◆ Exercise aim: Every record must be restated exactly. Drop the images.

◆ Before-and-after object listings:

=== Begin Enclosure ===

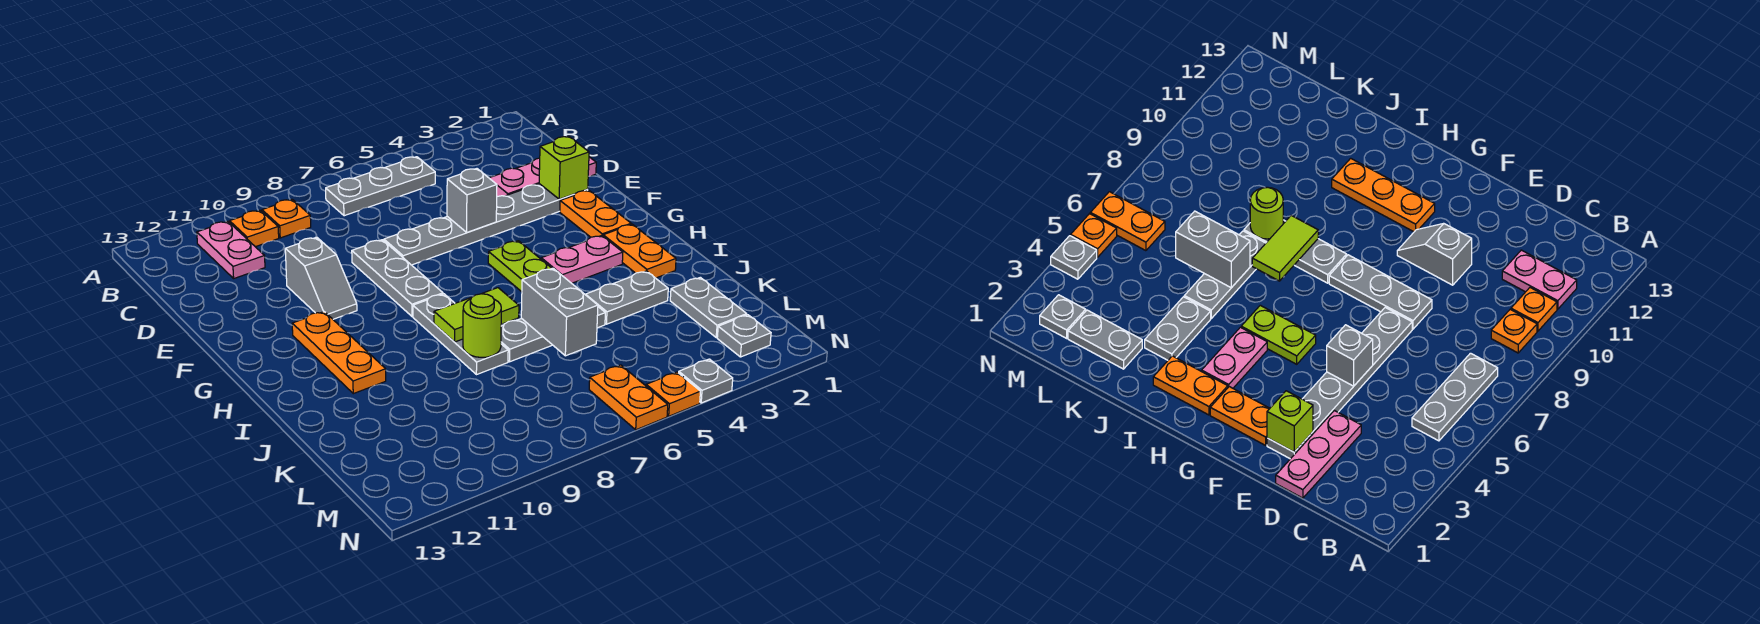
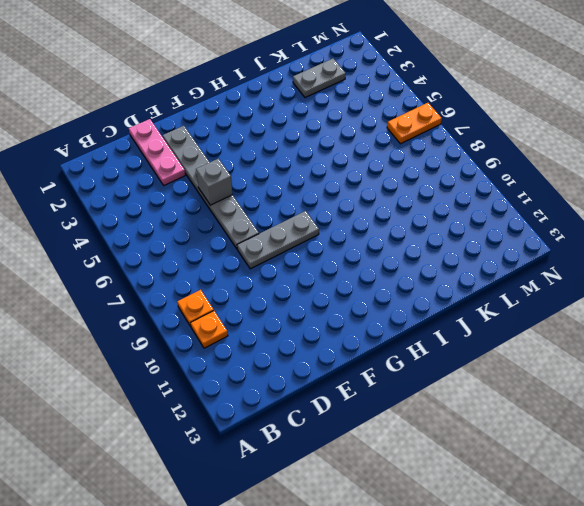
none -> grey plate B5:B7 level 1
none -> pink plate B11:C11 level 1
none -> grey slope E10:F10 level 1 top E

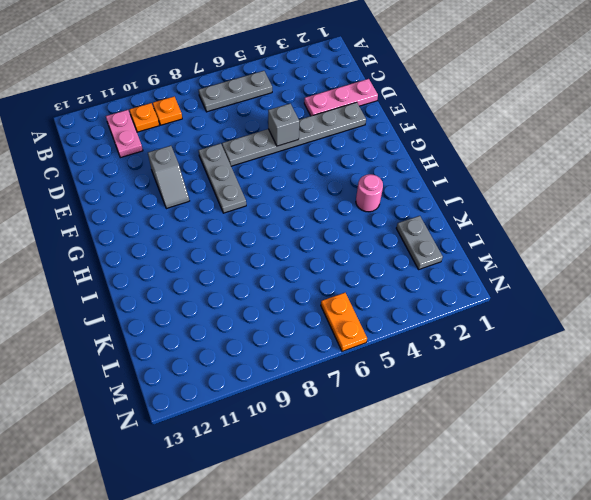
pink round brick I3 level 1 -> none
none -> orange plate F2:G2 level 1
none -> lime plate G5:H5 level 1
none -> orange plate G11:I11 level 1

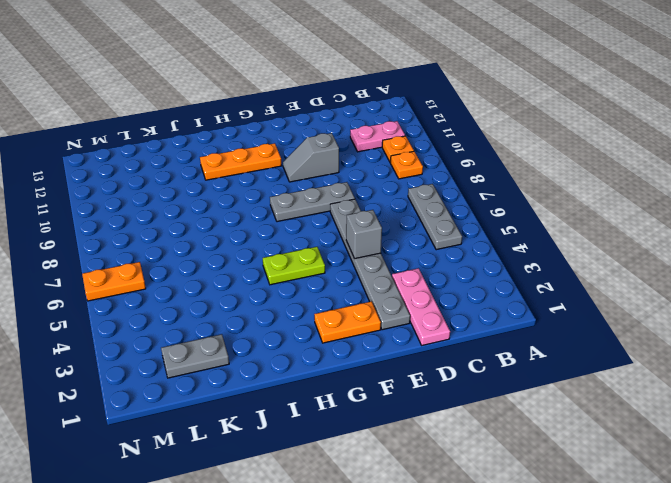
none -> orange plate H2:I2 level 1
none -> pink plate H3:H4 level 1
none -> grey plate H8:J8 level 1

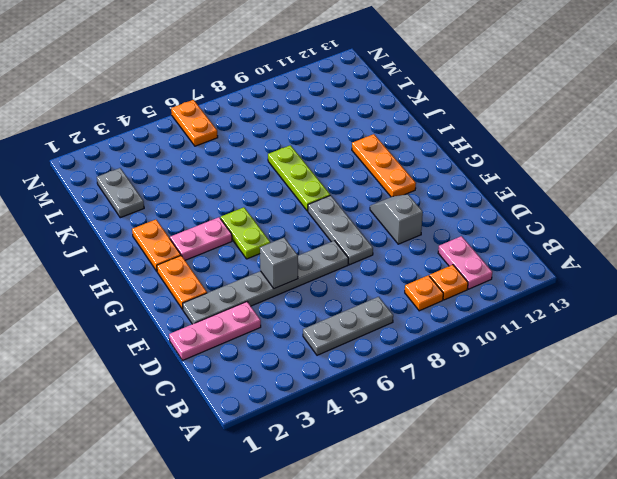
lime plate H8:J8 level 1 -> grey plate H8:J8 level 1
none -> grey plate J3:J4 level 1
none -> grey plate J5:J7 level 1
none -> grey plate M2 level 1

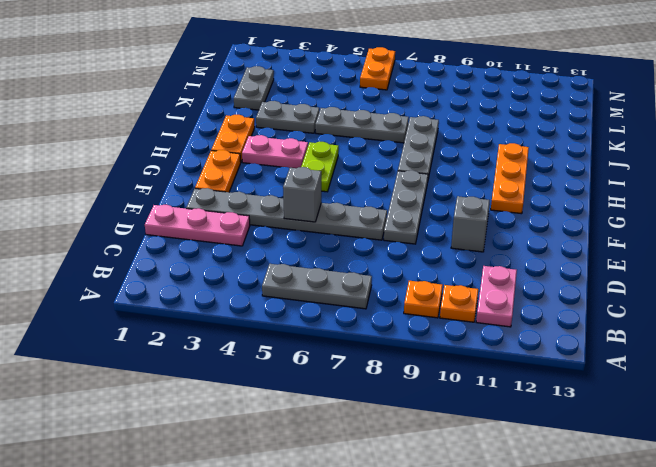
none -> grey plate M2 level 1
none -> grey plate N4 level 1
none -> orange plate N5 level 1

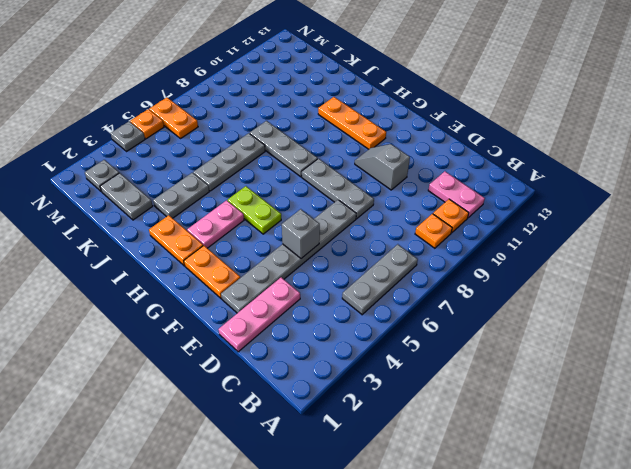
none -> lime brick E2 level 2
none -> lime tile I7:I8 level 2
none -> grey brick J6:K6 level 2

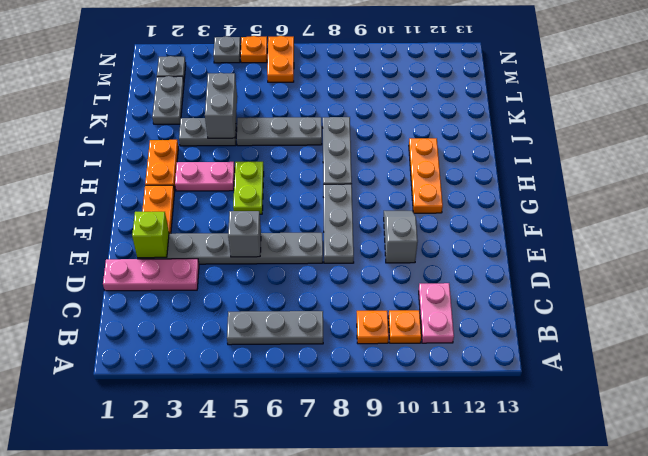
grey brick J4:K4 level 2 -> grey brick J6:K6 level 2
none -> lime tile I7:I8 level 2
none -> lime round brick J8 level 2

=== End Enclosure ===

◆ Written reply:
none -> grey plate B5:B7 level 1
none -> pink plate B11:C11 level 1
none -> grey slope E10:F10 level 1 top E

pink round brick I3 level 1 -> none
none -> orange plate F2:G2 level 1
none -> lime plate G5:H5 level 1
none -> orange plate G11:I11 level 1

none -> orange plate H2:I2 level 1
none -> pink plate H3:H4 level 1
none -> grey plate H8:J8 level 1

lime plate H8:J8 level 1 -> grey plate H8:J8 level 1
none -> grey plate J3:J4 level 1
none -> grey plate J5:J7 level 1
none -> grey plate M2 level 1

none -> grey plate M2 level 1
none -> grey plate N4 level 1
none -> orange plate N5 level 1

none -> lime brick E2 level 2
none -> lime tile I7:I8 level 2
none -> grey brick J6:K6 level 2

grey brick J4:K4 level 2 -> grey brick J6:K6 level 2
none -> lime tile I7:I8 level 2
none -> lime round brick J8 level 2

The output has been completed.